» **Work request**
Using the records below, please work out how many lines contain "BUZZER"; answer with the number alone.

#### Supplied information

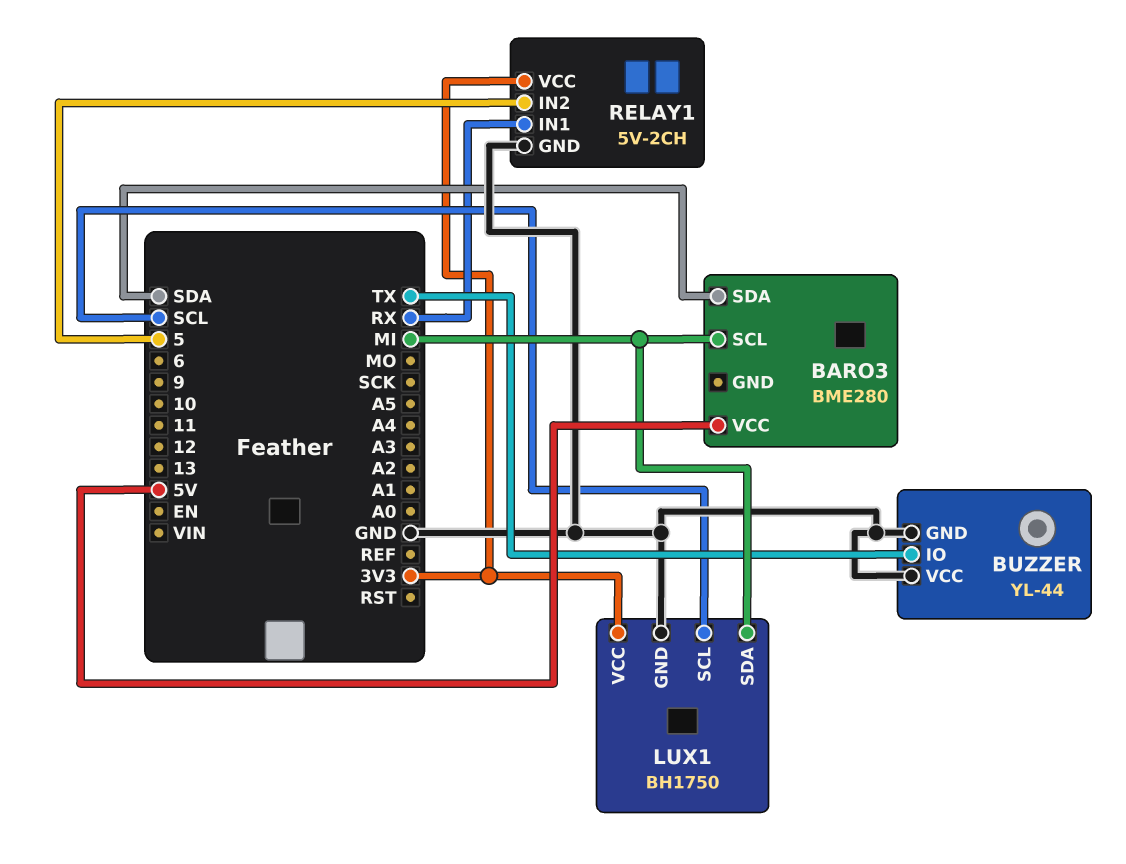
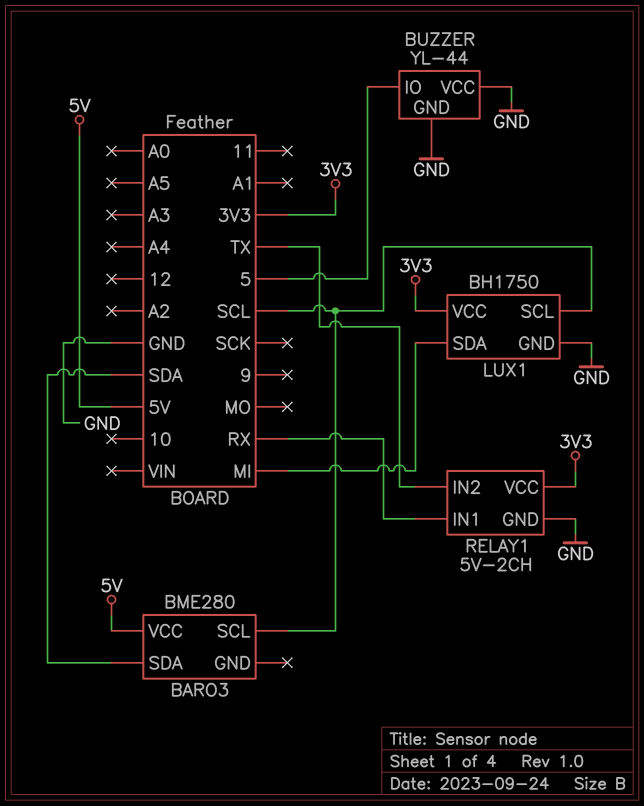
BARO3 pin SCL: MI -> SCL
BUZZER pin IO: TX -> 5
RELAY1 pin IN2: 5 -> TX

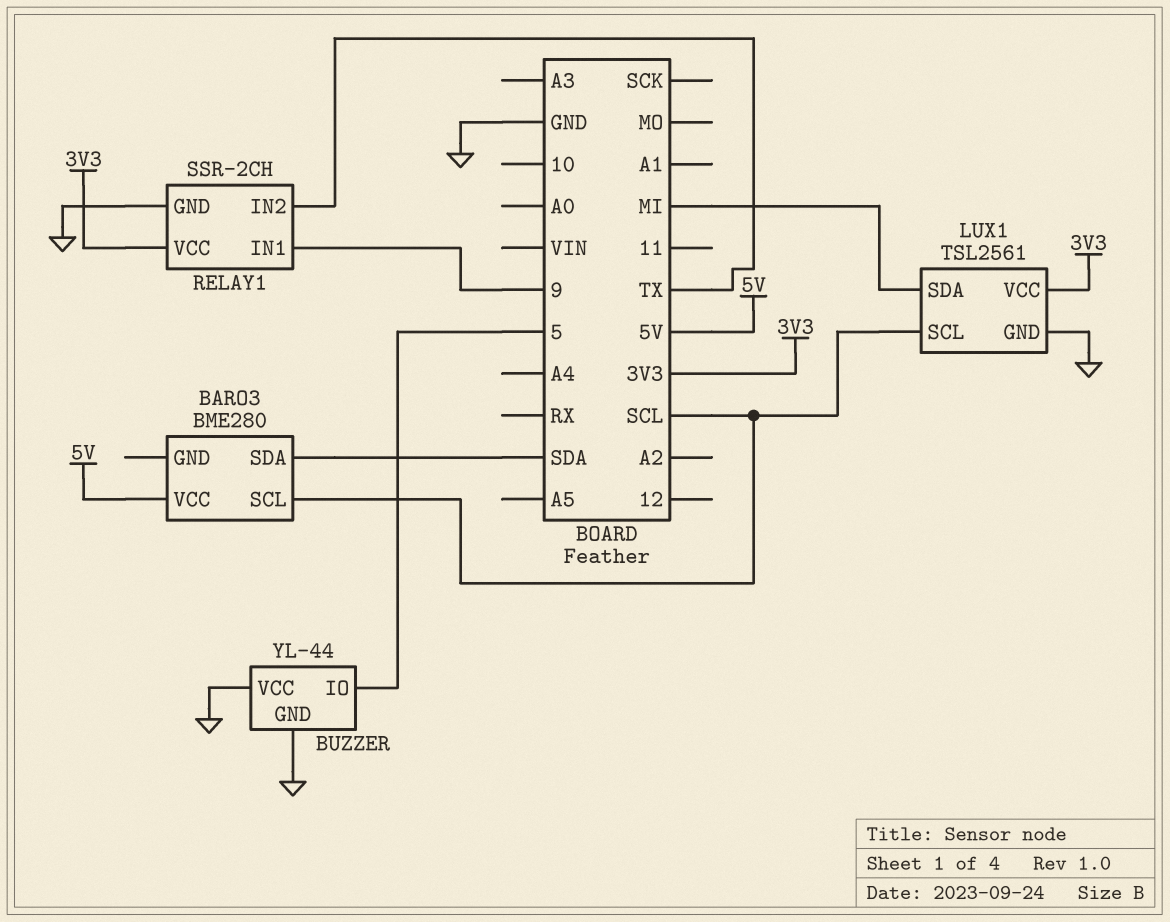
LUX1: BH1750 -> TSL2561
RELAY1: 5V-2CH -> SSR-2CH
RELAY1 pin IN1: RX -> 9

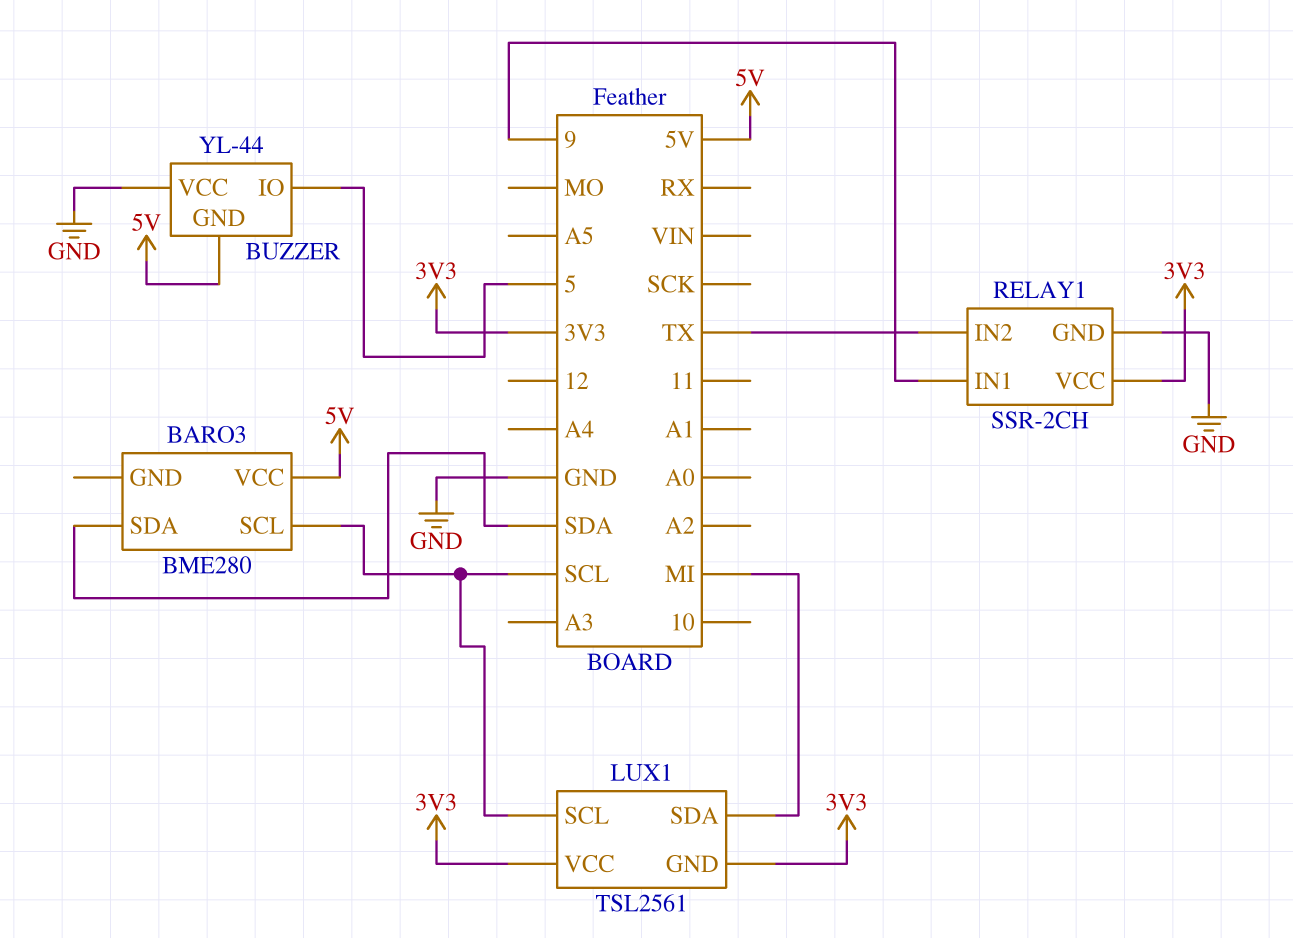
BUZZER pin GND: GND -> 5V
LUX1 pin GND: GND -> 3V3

########

» **Response**
2